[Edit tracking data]

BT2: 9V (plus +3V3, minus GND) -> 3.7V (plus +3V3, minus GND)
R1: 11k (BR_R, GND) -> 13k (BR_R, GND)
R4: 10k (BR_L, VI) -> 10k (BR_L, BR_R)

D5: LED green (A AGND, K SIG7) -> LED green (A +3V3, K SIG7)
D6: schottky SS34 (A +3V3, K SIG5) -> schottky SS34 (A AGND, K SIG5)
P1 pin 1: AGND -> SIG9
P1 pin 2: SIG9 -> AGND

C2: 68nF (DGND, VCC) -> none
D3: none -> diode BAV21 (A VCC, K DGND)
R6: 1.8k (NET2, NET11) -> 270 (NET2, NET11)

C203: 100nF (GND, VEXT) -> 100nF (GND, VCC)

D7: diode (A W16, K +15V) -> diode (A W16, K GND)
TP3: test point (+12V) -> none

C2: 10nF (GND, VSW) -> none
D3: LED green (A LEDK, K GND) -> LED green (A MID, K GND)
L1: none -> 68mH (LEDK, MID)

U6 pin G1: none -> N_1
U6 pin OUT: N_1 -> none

ACTIVITY.
Write out every record, exactly as written.

REPLY TO THE TASK.
BT2: 9V (plus +3V3, minus GND) -> 3.7V (plus +3V3, minus GND)
R1: 11k (BR_R, GND) -> 13k (BR_R, GND)
R4: 10k (BR_L, VI) -> 10k (BR_L, BR_R)

D5: LED green (A AGND, K SIG7) -> LED green (A +3V3, K SIG7)
D6: schottky SS34 (A +3V3, K SIG5) -> schottky SS34 (A AGND, K SIG5)
P1 pin 1: AGND -> SIG9
P1 pin 2: SIG9 -> AGND

C2: 68nF (DGND, VCC) -> none
D3: none -> diode BAV21 (A VCC, K DGND)
R6: 1.8k (NET2, NET11) -> 270 (NET2, NET11)

C203: 100nF (GND, VEXT) -> 100nF (GND, VCC)

D7: diode (A W16, K +15V) -> diode (A W16, K GND)
TP3: test point (+12V) -> none

C2: 10nF (GND, VSW) -> none
D3: LED green (A LEDK, K GND) -> LED green (A MID, K GND)
L1: none -> 68mH (LEDK, MID)

U6 pin G1: none -> N_1
U6 pin OUT: N_1 -> none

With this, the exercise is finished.